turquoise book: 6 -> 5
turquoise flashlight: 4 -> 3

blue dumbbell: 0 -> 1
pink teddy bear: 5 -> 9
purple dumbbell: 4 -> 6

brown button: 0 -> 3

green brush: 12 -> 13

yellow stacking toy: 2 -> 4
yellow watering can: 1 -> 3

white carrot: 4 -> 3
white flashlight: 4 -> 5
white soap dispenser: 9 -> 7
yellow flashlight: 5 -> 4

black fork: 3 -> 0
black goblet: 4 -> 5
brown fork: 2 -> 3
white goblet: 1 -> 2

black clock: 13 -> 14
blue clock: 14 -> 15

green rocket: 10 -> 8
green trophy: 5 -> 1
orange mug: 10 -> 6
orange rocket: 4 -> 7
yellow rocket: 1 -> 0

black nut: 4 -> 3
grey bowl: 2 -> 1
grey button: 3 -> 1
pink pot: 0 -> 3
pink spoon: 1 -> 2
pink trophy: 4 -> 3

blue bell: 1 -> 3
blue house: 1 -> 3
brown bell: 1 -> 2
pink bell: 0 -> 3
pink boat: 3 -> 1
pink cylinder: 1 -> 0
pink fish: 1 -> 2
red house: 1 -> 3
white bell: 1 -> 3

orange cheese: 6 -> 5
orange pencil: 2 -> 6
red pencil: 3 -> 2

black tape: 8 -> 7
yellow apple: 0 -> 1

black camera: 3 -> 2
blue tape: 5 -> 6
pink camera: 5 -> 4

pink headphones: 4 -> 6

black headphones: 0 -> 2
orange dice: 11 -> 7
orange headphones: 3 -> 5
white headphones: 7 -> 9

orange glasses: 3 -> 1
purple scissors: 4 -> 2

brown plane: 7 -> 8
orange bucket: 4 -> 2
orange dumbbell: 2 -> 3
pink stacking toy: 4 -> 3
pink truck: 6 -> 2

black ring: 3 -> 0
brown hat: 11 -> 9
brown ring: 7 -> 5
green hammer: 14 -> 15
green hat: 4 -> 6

**EXERCISE INSTRUCTIONS:** Wherever the word "stacking" appears in a line of the data above, copy that line.

**WRITTEN ANSWER:**
yellow stacking toy: 2 -> 4
pink stacking toy: 4 -> 3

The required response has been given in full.